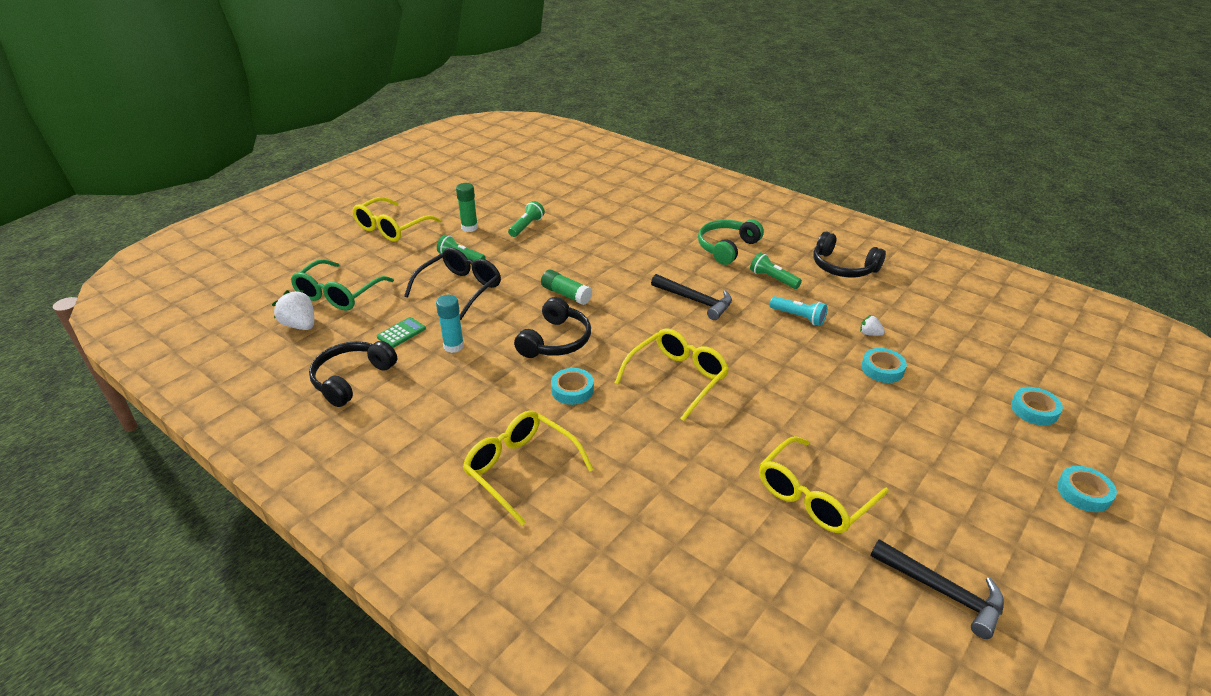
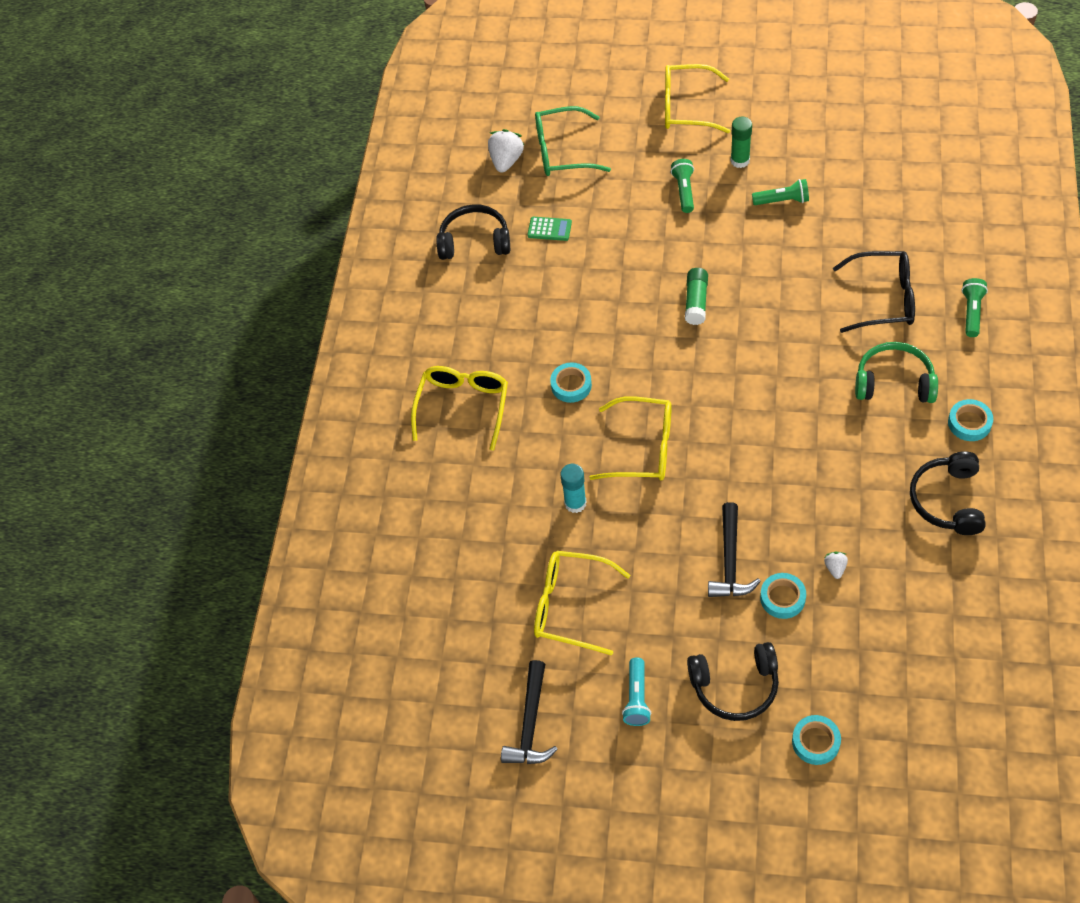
camera: 65 degrees right, 20 degrees up
(453, 346) = (561, 274): turquoise glue stick -> turquoise glue stick (575, 503)
(460, 289) = (639, 223): black glasses -> black glasses (883, 299)
(556, 341) = (624, 336): black headphones -> black headphones (735, 686)
(695, 301) = (771, 403): black hammer -> black hammer (730, 561)
(773, 279) = (867, 448): green flashlight -> green flashlight (971, 312)
(798, 317) = (814, 498): turquoise flashlight -> turquoise flashlight (637, 698)
(1083, 493) = (718, 803): turquoise tape -> turquoise tape (969, 423)

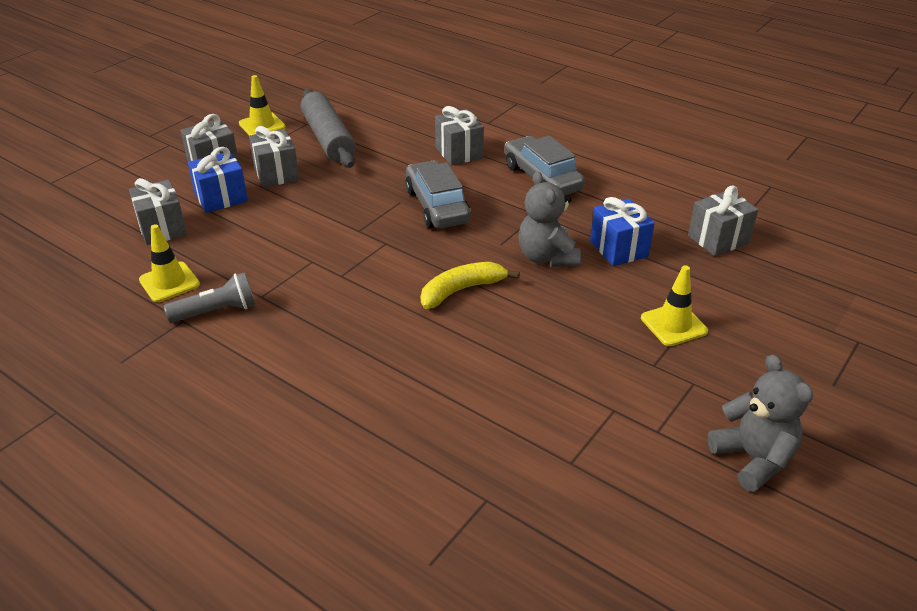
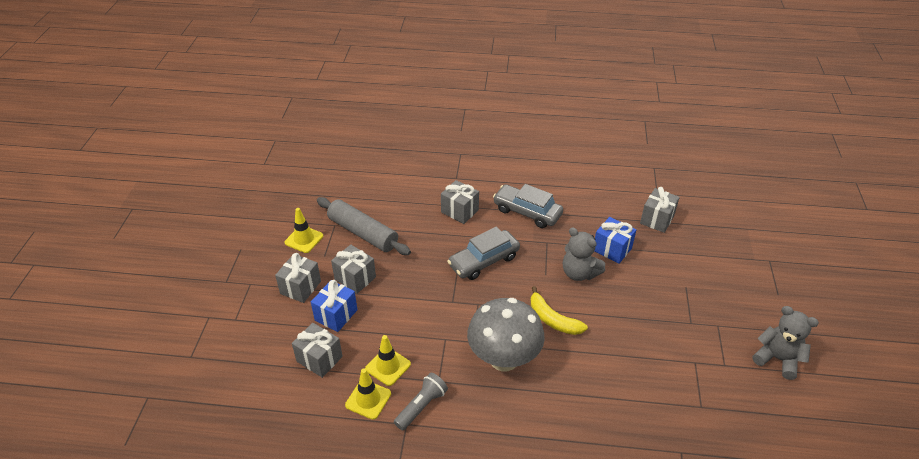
camera: 30 degrees left, 5 degrees up
(358, 305) = (504, 359): none -> grey mushroom
(437, 206) = (484, 261): grey car -> grey car turned 75 degrees counterclockwise
(461, 290) = (552, 319): yellow banana -> yellow banana turned 75 degrees counterclockwise
(673, 325) = (680, 291): yellow traffic cone -> yellow traffic cone (388, 366)

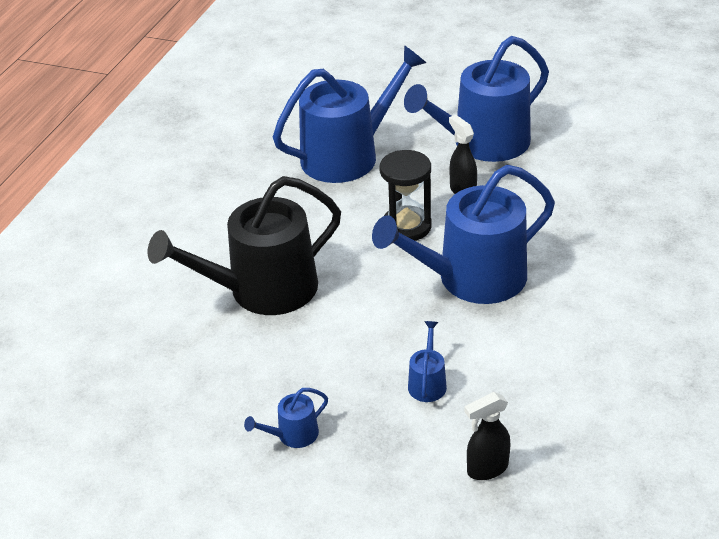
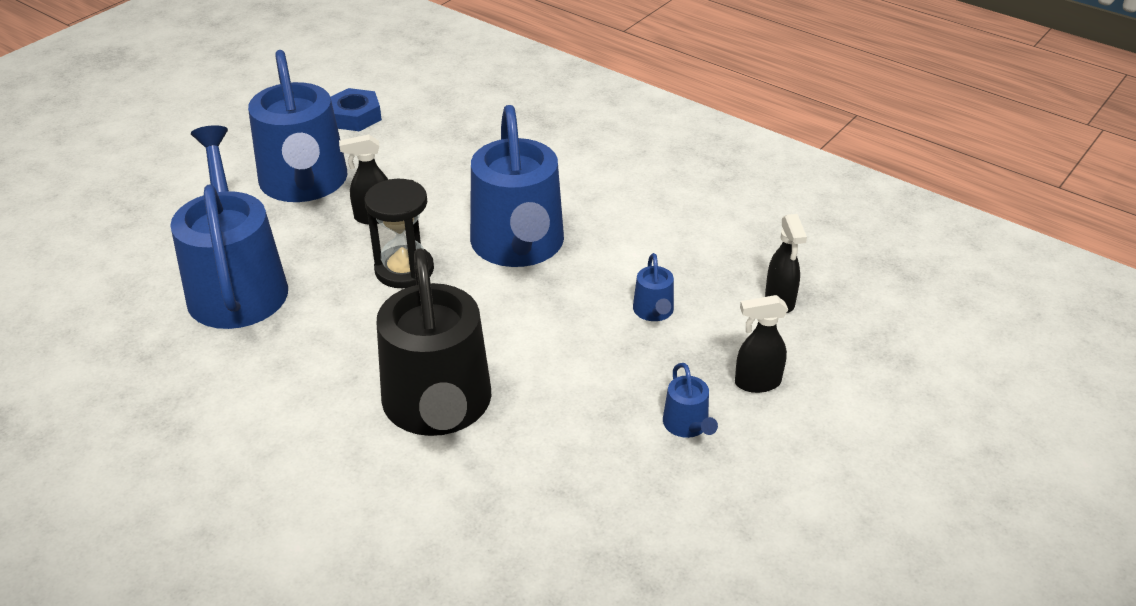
camera: 75 degrees left, 0 degrees up
(363, 471) = (756, 383): none -> black spray bottle
(427, 383) = (654, 311): blue watering can -> blue watering can turned 120 degrees counterclockwise
(592, 136) = (354, 116): none -> blue nut

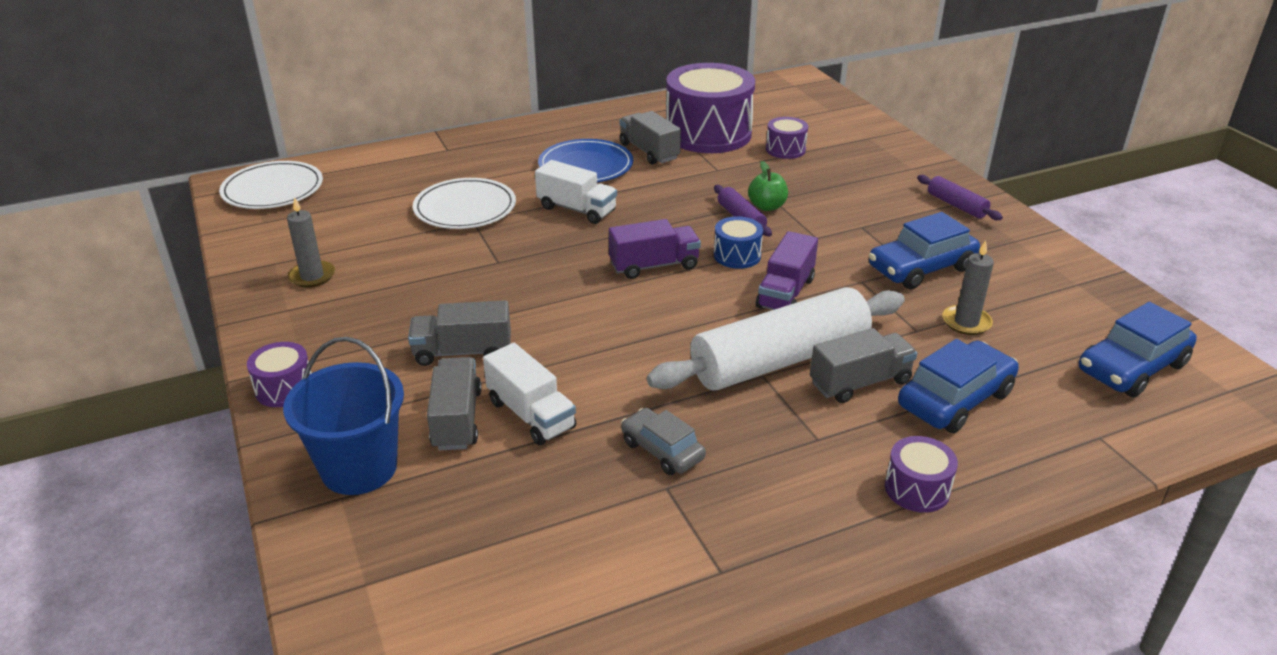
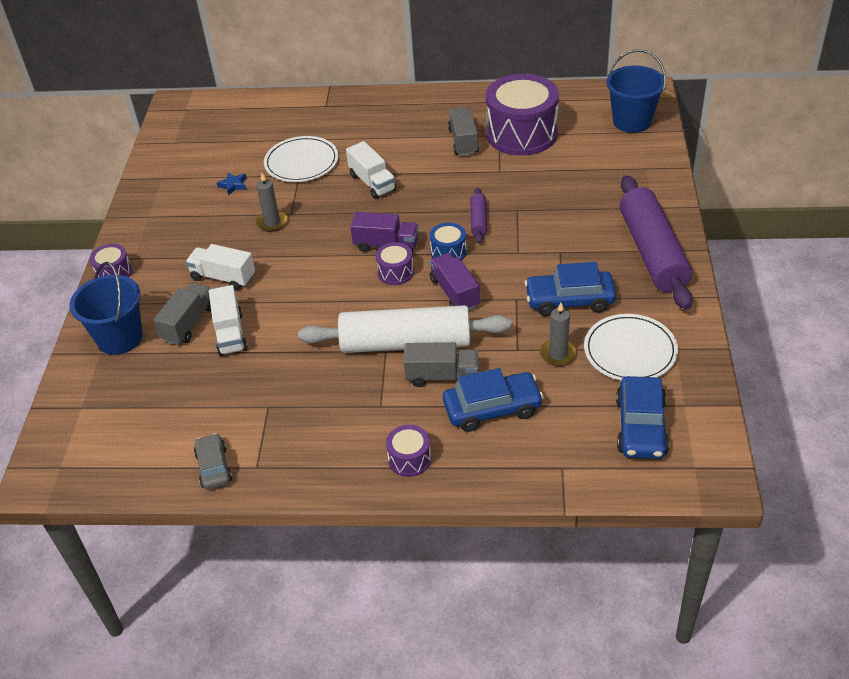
camera: 30 degrees right, 10 degrees up
(273, 189) = (195, 115): white plate -> white plate (630, 351)
(312, 276) = (176, 194): grey candle -> grey candle (272, 222)
(390, 249) = (233, 185): none -> blue star
(463, 352) = (223, 277): grey truck -> white truck
(585, 165) = (408, 144): blue plate -> none
(662, 450) = (284, 382): grey car -> grey car (214, 467)
(767, 206) = (506, 215): green apple -> none
(785, 149) = (568, 164): purple drum -> purple drum (395, 272)
(785, 293) = (454, 293): purple truck -> purple truck turned 105 degrees clockwise
(812, 103) = (632, 121): none -> blue bucket
(956, 205) = (652, 252): purple rolling pin -> purple rolling pin, size x2.27
(1131, 368) = (641, 427): blue car -> blue car turned 75 degrees counterclockwise

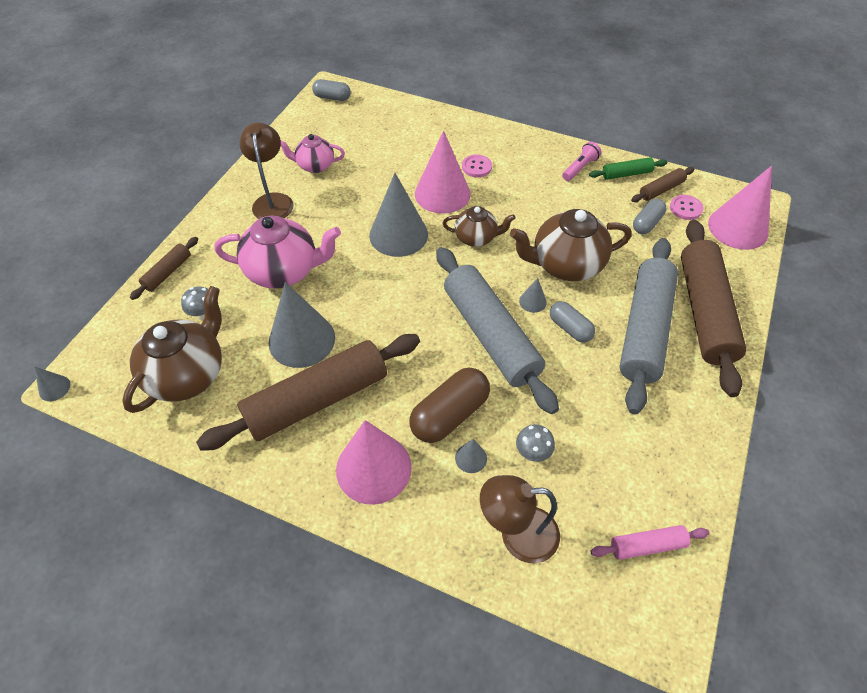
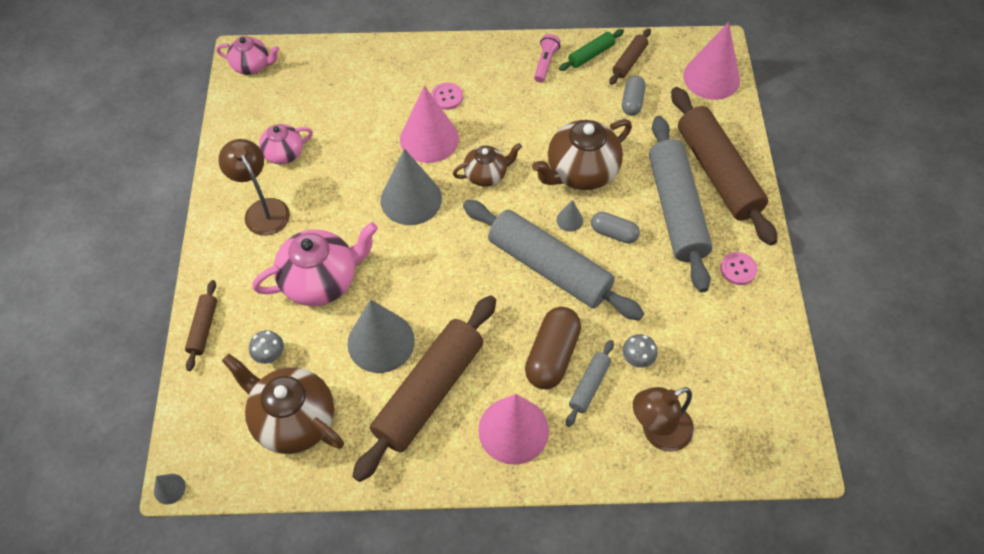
camera: 25 degrees left, 5 degrees up
(188, 374) = (293, 420): brown teapot -> brown teapot turned 60 degrees counterclockwise
(332, 97) = (252, 66): grey capsule -> pink teapot
(471, 458) = (589, 386): grey cone -> grey rolling pin
(647, 545) = (758, 396): pink rolling pin -> none
(685, 208) = (659, 73): pink button -> pink button (738, 269)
==================================================
:: YOUR INSTRUCTIONS ::
Nothing but the lines from the one containing "(273, 189) = (195, 115): white" through the final line of the entries above should be given again, each exactly as written; omit the pictures.

:: EXERCISE RESULT ::
(273, 189) = (195, 115): white plate -> white plate (630, 351)
(312, 276) = (176, 194): grey candle -> grey candle (272, 222)
(390, 249) = (233, 185): none -> blue star
(463, 352) = (223, 277): grey truck -> white truck
(585, 165) = (408, 144): blue plate -> none
(662, 450) = (284, 382): grey car -> grey car (214, 467)
(767, 206) = (506, 215): green apple -> none
(785, 149) = (568, 164): purple drum -> purple drum (395, 272)
(785, 293) = (454, 293): purple truck -> purple truck turned 105 degrees clockwise
(812, 103) = (632, 121): none -> blue bucket
(956, 205) = (652, 252): purple rolling pin -> purple rolling pin, size x2.27
(1131, 368) = (641, 427): blue car -> blue car turned 75 degrees counterclockwise

camera: 25 degrees left, 5 degrees up
(188, 374) = (293, 420): brown teapot -> brown teapot turned 60 degrees counterclockwise
(332, 97) = (252, 66): grey capsule -> pink teapot
(471, 458) = (589, 386): grey cone -> grey rolling pin
(647, 545) = (758, 396): pink rolling pin -> none
(685, 208) = (659, 73): pink button -> pink button (738, 269)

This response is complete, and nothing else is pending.